(Exercise data begins)
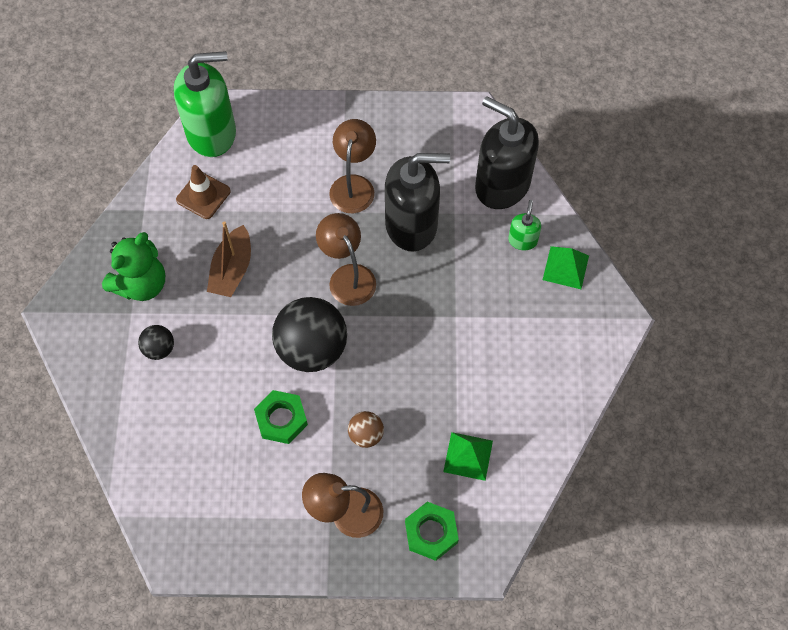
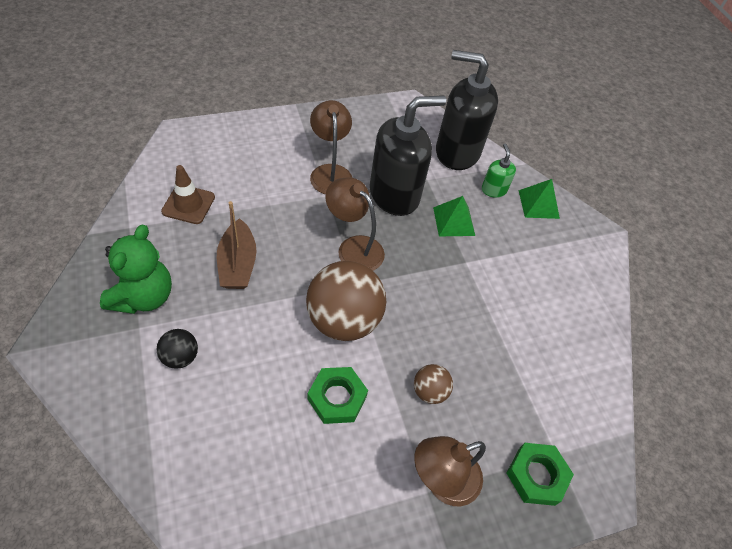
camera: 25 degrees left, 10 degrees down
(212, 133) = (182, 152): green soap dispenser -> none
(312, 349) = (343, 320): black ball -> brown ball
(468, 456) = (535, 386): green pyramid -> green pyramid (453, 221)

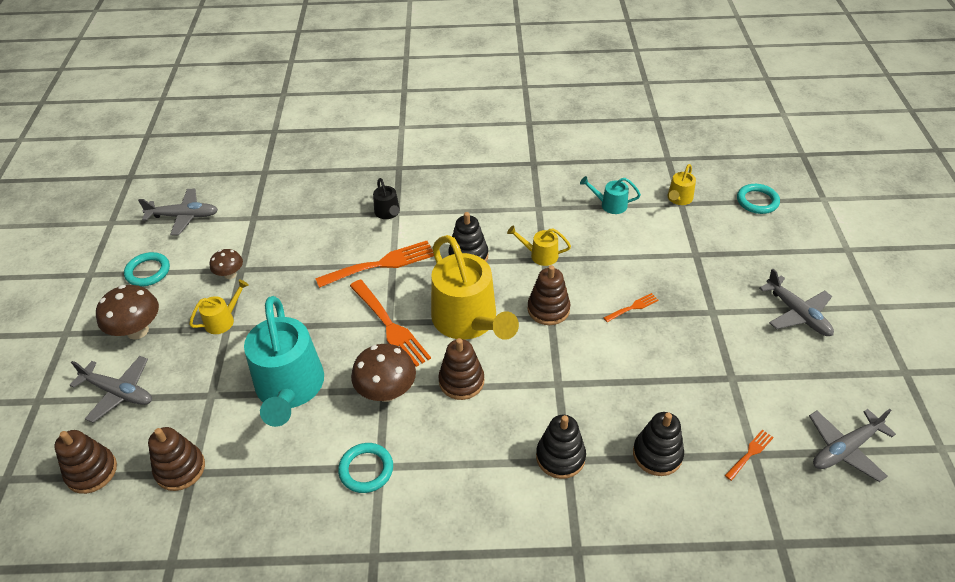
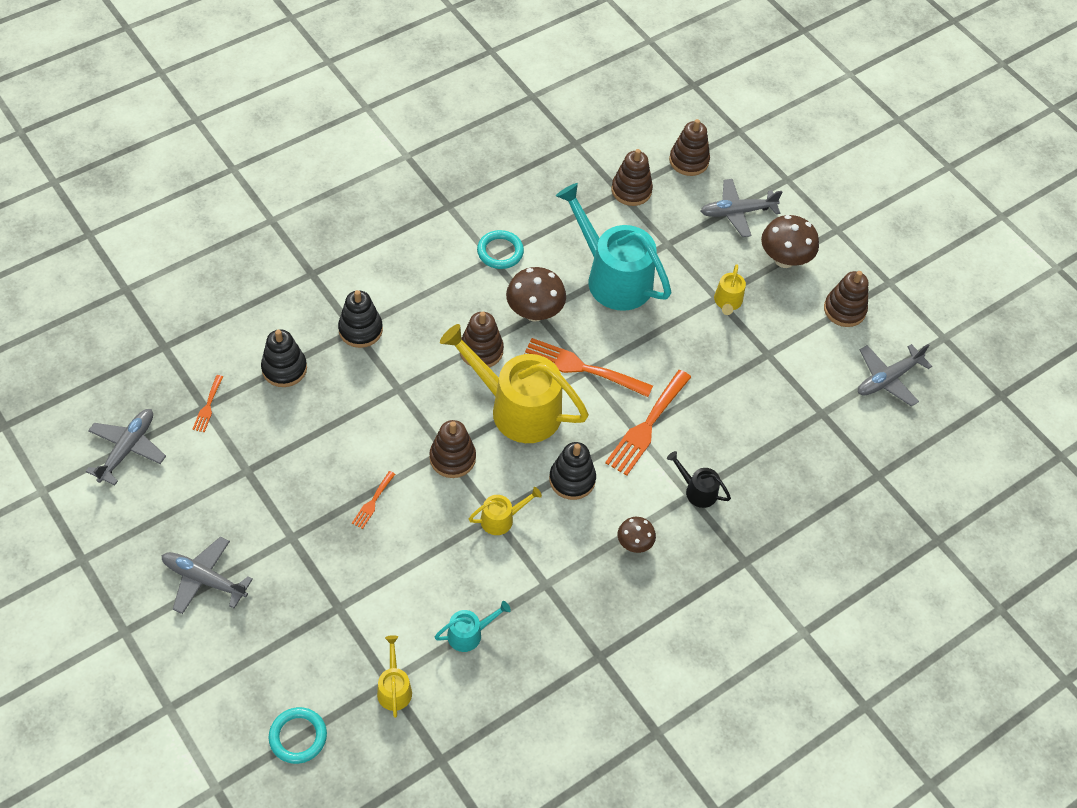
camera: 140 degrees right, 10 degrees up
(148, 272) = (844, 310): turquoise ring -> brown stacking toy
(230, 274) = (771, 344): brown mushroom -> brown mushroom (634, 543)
(Exercise data ends)
> **To do**
Quote only what lies between the first line of the records and the line containing "camera: 140 degrees right, 10 degrees up", please, including both lines and excluding images.

> **Exercise answer**
camera: 25 degrees left, 10 degrees down
(212, 133) = (182, 152): green soap dispenser -> none
(312, 349) = (343, 320): black ball -> brown ball
(468, 456) = (535, 386): green pyramid -> green pyramid (453, 221)

camera: 140 degrees right, 10 degrees up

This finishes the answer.